MATERIAL FOR THIS EXERCISE: Begin

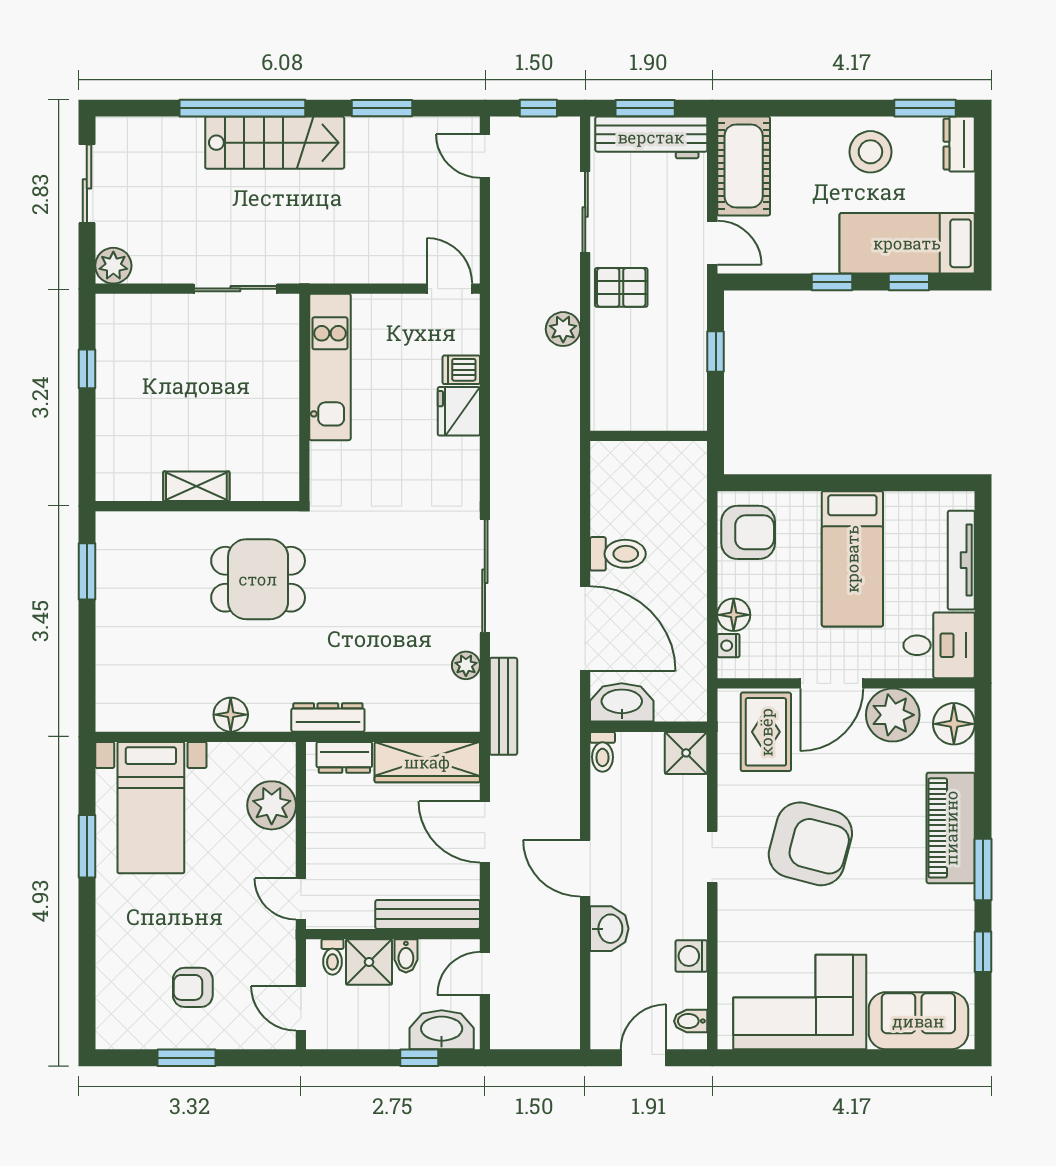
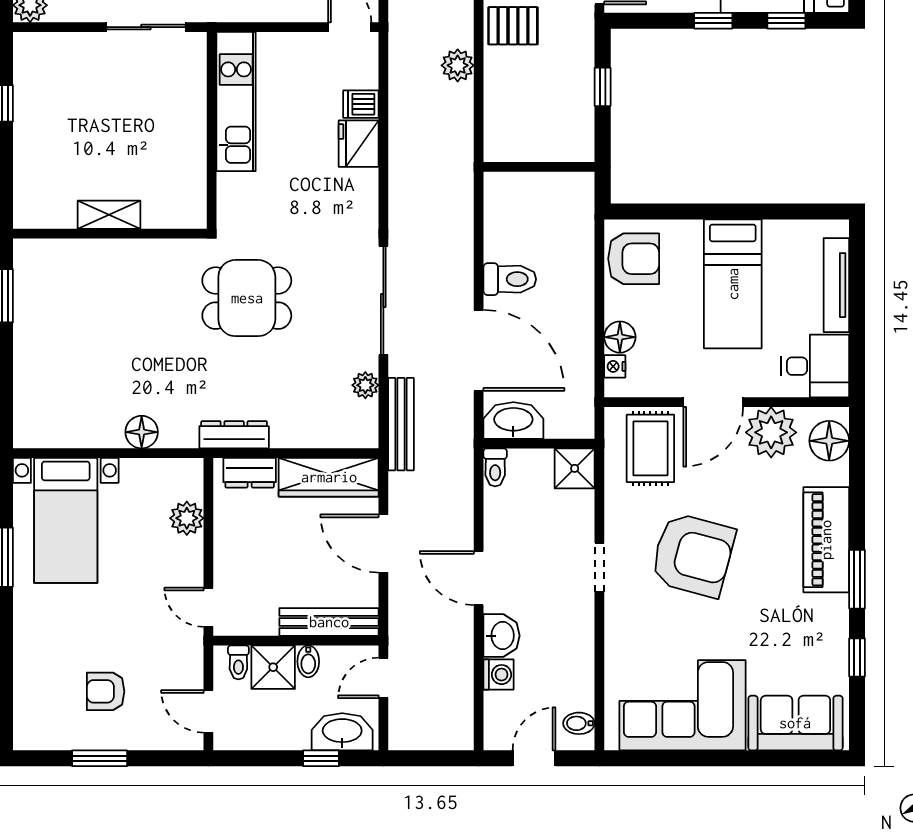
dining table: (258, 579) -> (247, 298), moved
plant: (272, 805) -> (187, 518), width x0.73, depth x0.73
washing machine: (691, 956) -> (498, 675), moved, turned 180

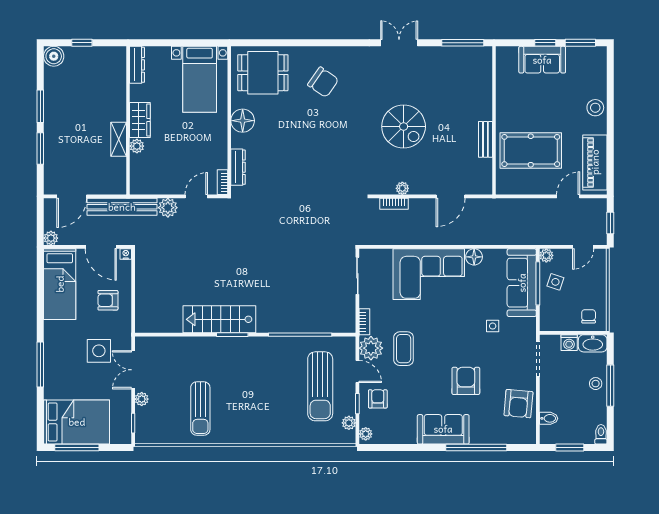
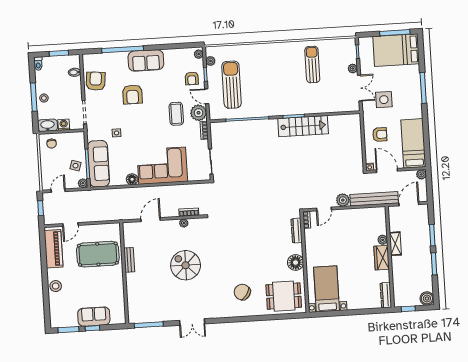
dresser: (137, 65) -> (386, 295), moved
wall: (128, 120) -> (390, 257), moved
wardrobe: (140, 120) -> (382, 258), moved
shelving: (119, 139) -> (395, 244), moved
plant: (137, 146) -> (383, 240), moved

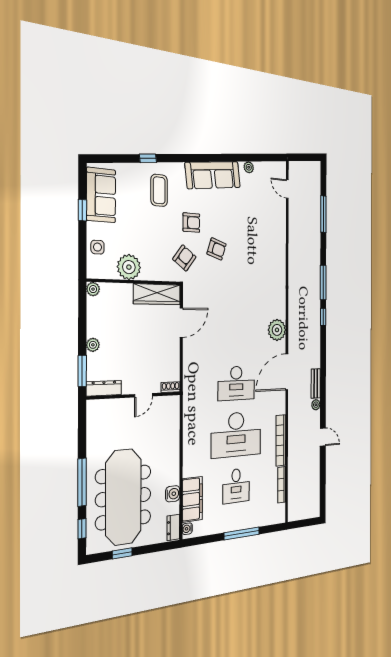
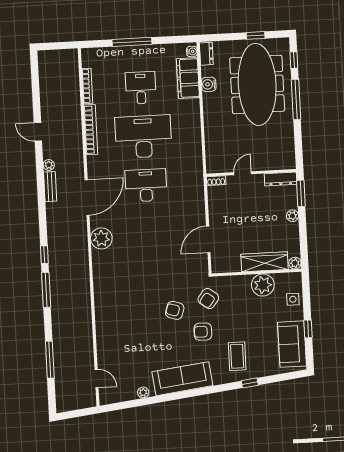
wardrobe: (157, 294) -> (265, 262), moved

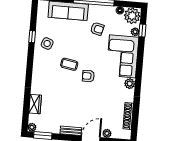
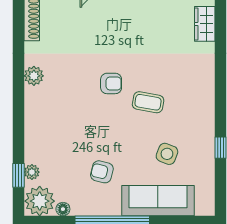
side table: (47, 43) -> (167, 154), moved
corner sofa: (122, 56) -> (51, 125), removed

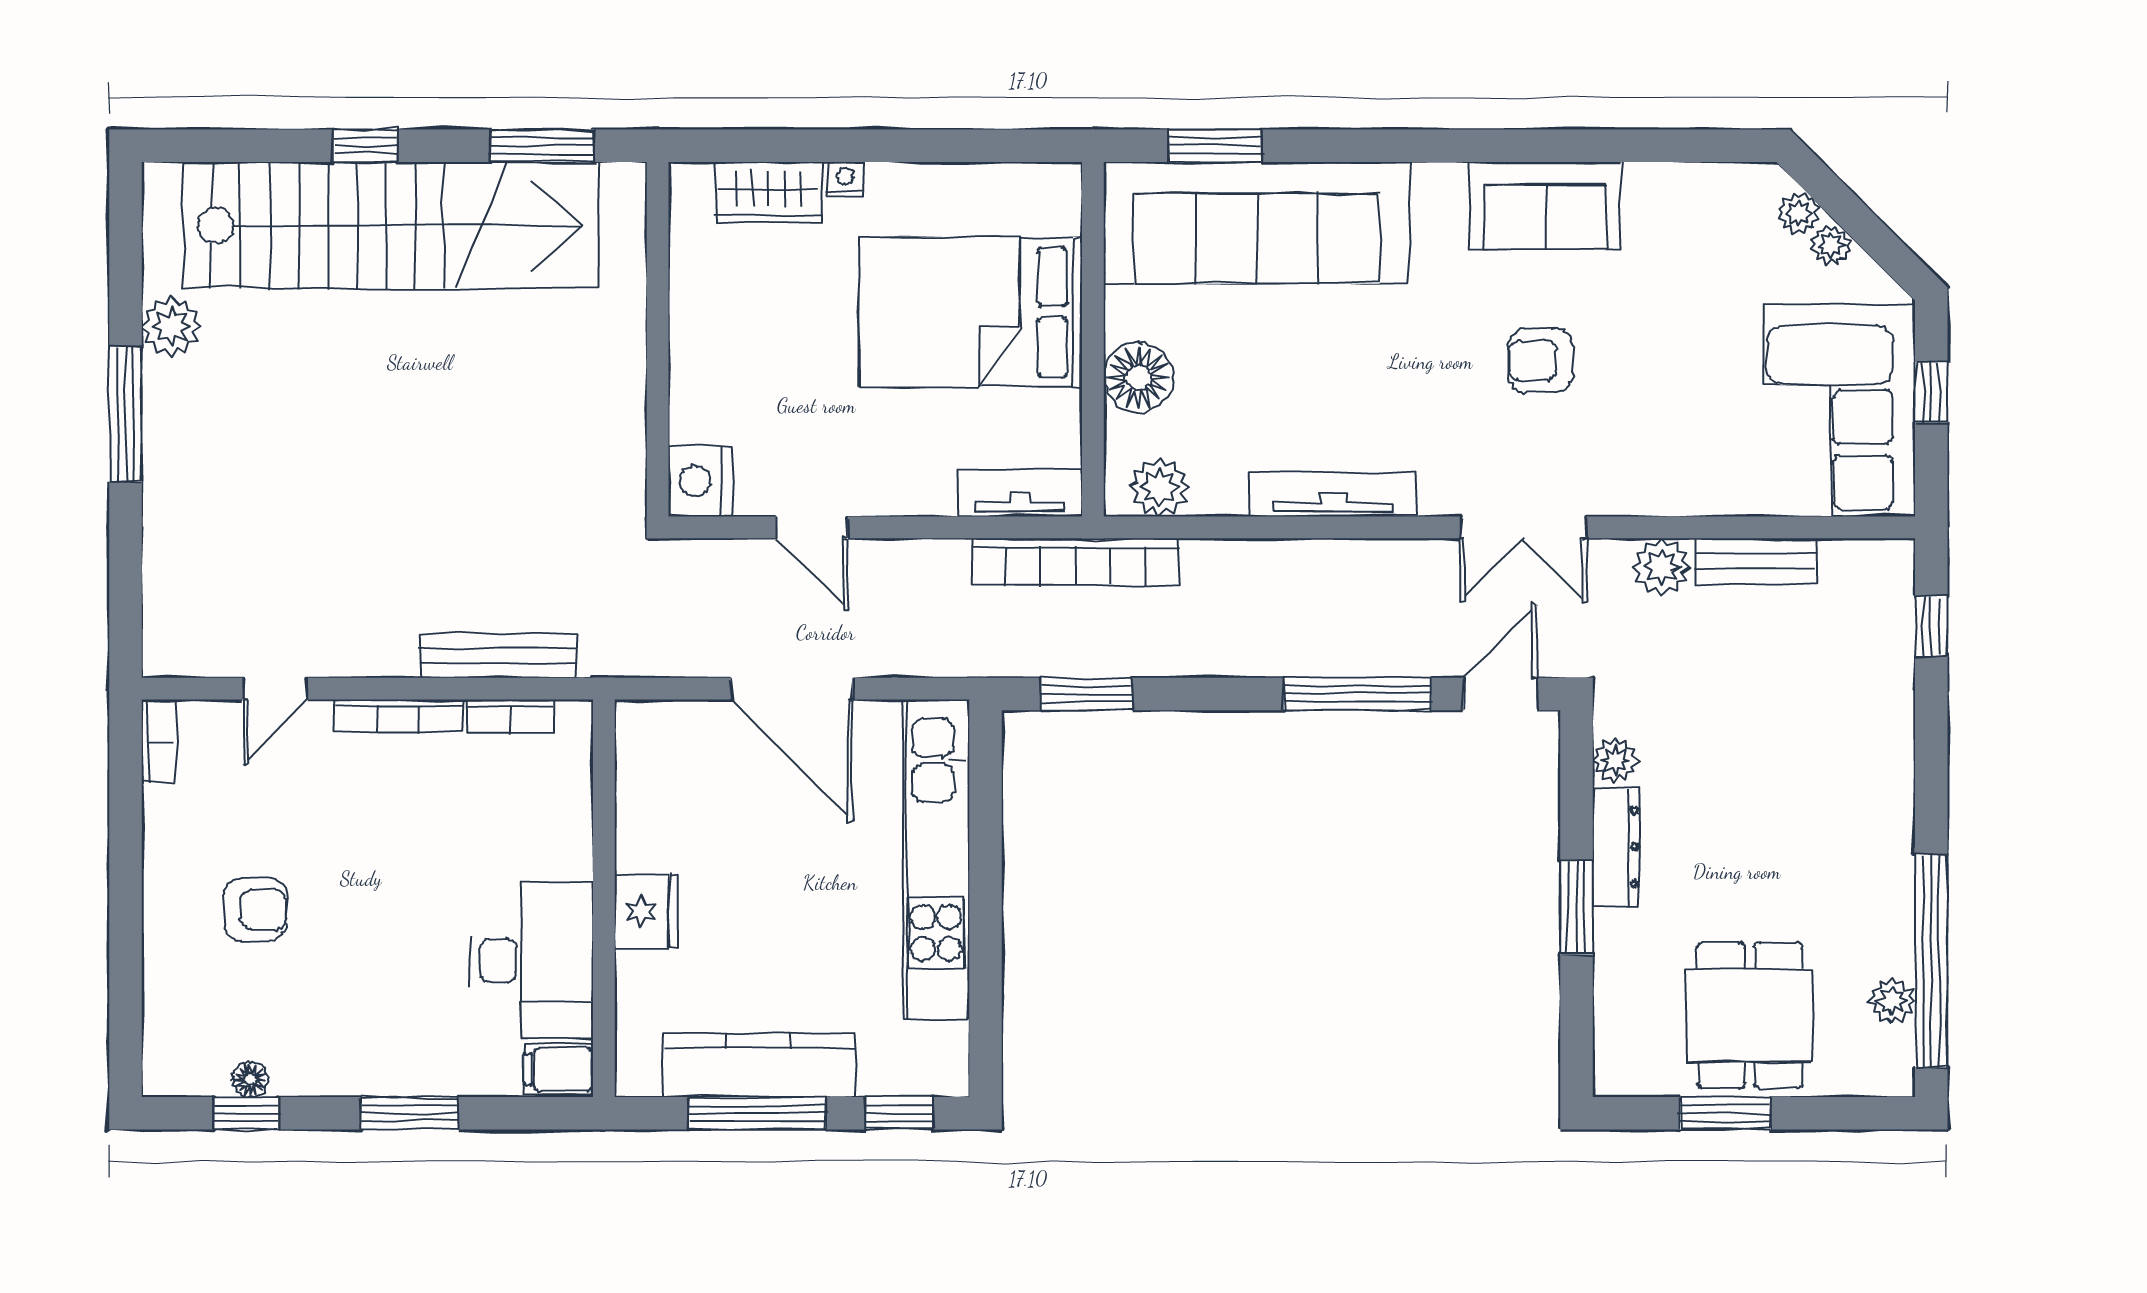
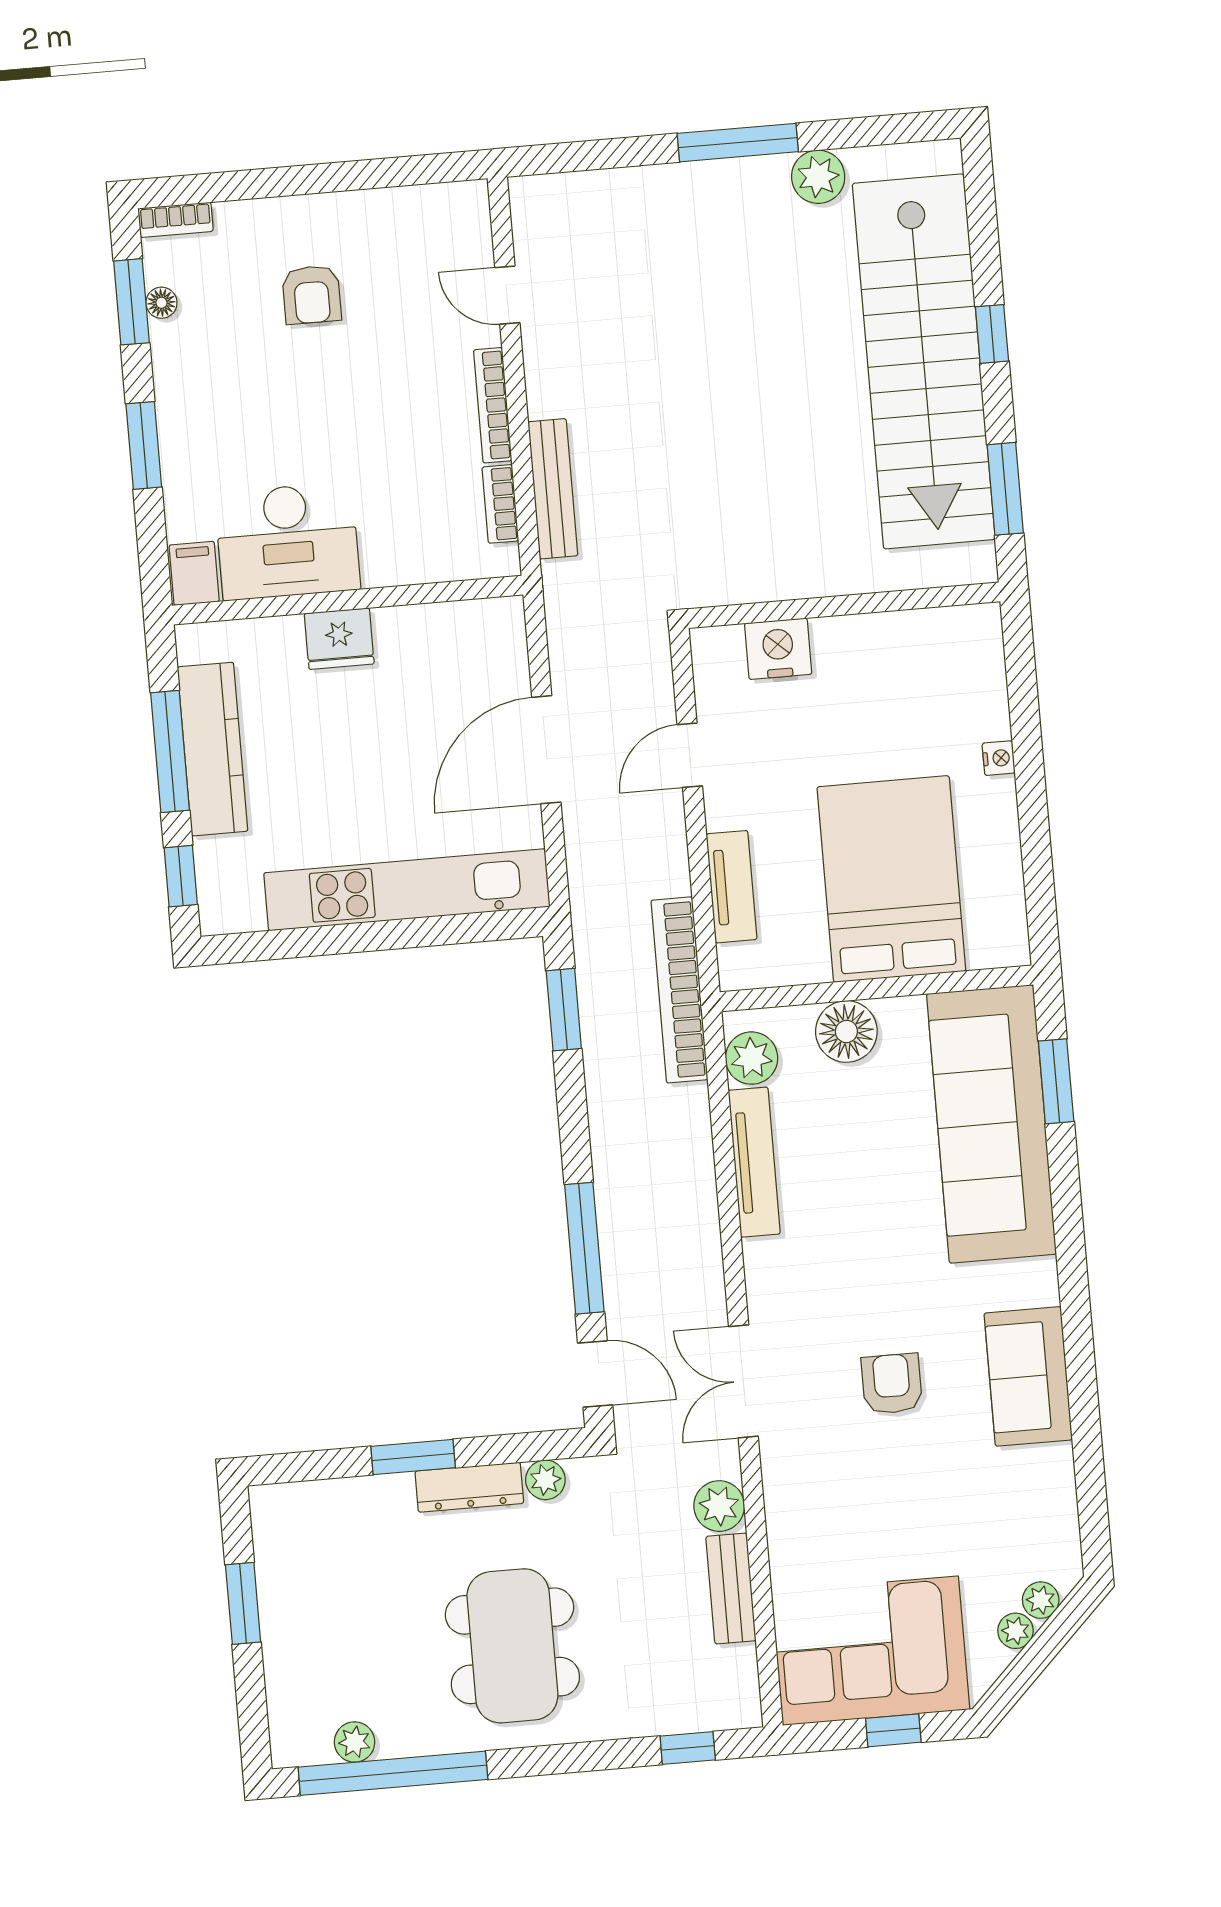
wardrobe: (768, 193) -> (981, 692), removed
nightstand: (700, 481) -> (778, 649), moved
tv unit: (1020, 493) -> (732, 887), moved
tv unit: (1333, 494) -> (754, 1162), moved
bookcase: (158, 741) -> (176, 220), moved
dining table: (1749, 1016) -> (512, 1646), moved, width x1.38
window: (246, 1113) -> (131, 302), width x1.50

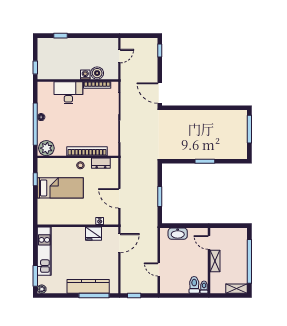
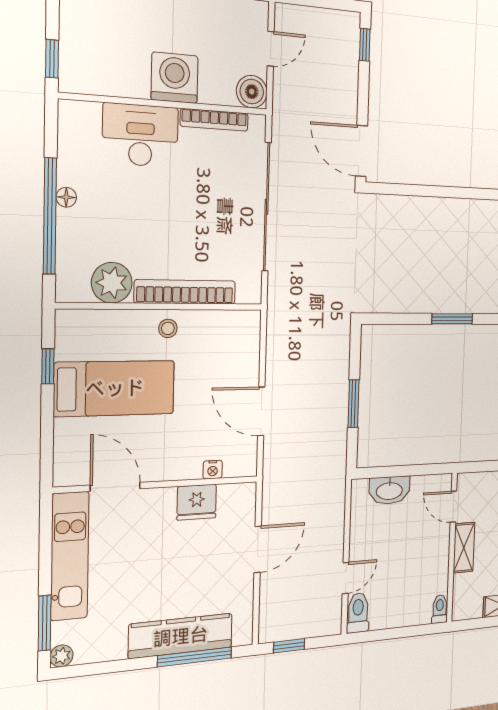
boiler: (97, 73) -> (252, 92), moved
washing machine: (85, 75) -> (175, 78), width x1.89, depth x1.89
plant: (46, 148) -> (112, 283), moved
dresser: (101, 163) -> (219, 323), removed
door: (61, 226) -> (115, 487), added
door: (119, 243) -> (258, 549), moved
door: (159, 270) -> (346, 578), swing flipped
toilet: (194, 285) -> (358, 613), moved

MATERIAL FOR THIS EXERCISE: End

### WORK ITEM
Please copy exactly the lines from the one containing "wardrobe: (140, 120) -> (382, 258), moved" through the last line of the records, both ends included, and leave out any pictures.

### ANSWER BOX
wardrobe: (140, 120) -> (382, 258), moved
shelving: (119, 139) -> (395, 244), moved
plant: (137, 146) -> (383, 240), moved

wardrobe: (157, 294) -> (265, 262), moved

side table: (47, 43) -> (167, 154), moved
corner sofa: (122, 56) -> (51, 125), removed

wardrobe: (768, 193) -> (981, 692), removed
nightstand: (700, 481) -> (778, 649), moved
tv unit: (1020, 493) -> (732, 887), moved
tv unit: (1333, 494) -> (754, 1162), moved
bookcase: (158, 741) -> (176, 220), moved
dining table: (1749, 1016) -> (512, 1646), moved, width x1.38
window: (246, 1113) -> (131, 302), width x1.50

boiler: (97, 73) -> (252, 92), moved
washing machine: (85, 75) -> (175, 78), width x1.89, depth x1.89
plant: (46, 148) -> (112, 283), moved
dresser: (101, 163) -> (219, 323), removed
door: (61, 226) -> (115, 487), added
door: (119, 243) -> (258, 549), moved
door: (159, 270) -> (346, 578), swing flipped
toilet: (194, 285) -> (358, 613), moved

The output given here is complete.